* AIM OF THE EXERCISE *
The copy must match the data below line for line and contain no images.

* INPUT DATA *
....
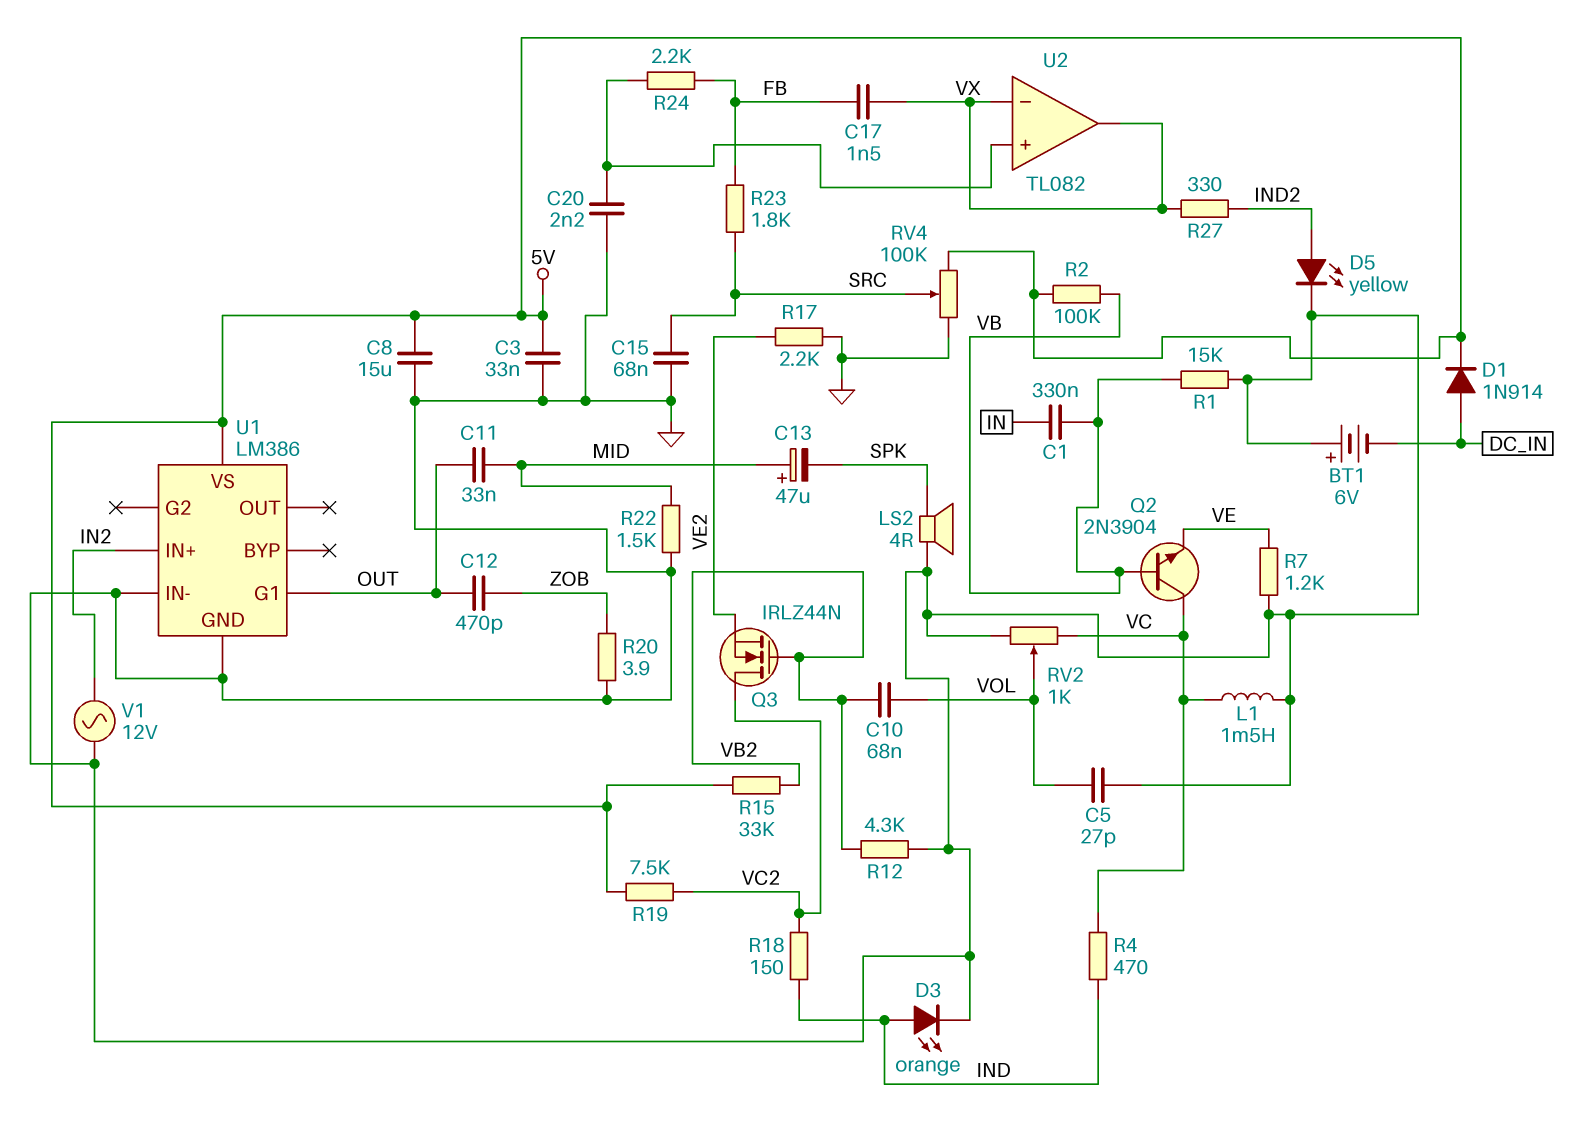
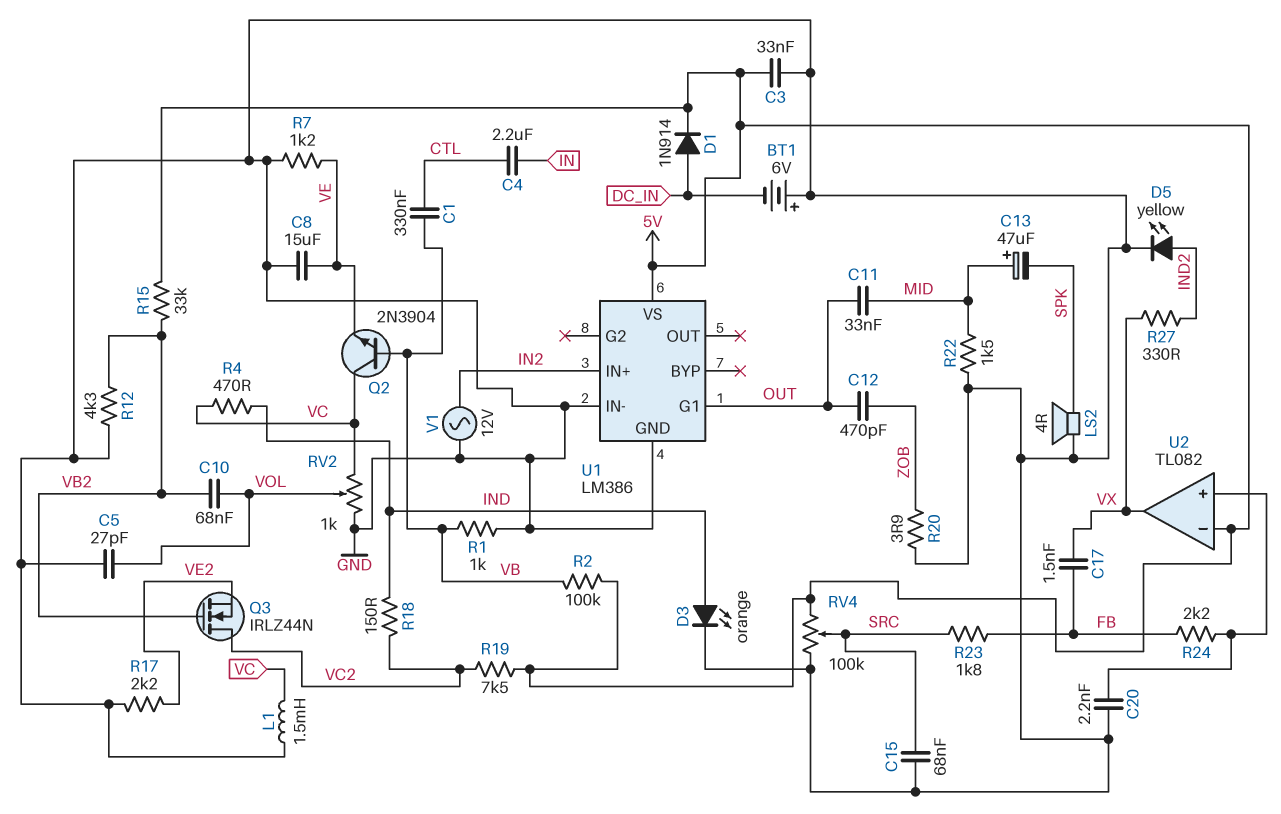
C1: 330nF (IN, VB) -> 330nF (CTL, VB)
C4: none -> 2.2uF (CTL, IN)
C8: 15uF (5V, GND) -> 15uF (GND, VE)
R1: 15k (GND, VB) -> 1k (GND, VB)
U2 pin in-: VX -> 5V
....
* REPLY *
C1: 330nF (IN, VB) -> 330nF (CTL, VB)
C4: none -> 2.2uF (CTL, IN)
C8: 15uF (5V, GND) -> 15uF (GND, VE)
R1: 15k (GND, VB) -> 1k (GND, VB)
U2 pin in-: VX -> 5V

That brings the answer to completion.